**Prompt**
Drop the images; return everything else in the listing below exactly.

**Information shown**
******
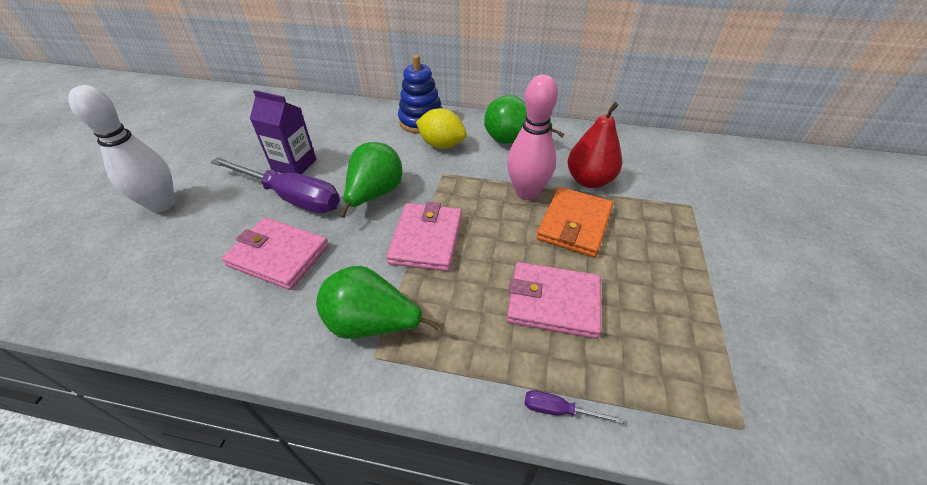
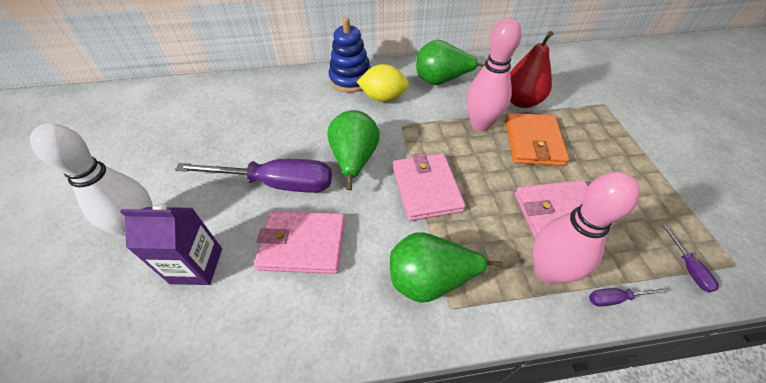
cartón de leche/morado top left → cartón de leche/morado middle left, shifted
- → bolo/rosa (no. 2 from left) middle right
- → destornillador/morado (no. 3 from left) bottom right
******
**Task solution**
cartón de leche/morado top left → cartón de leche/morado middle left, shifted
- → bolo/rosa (no. 2 from left) middle right
- → destornillador/morado (no. 3 from left) bottom right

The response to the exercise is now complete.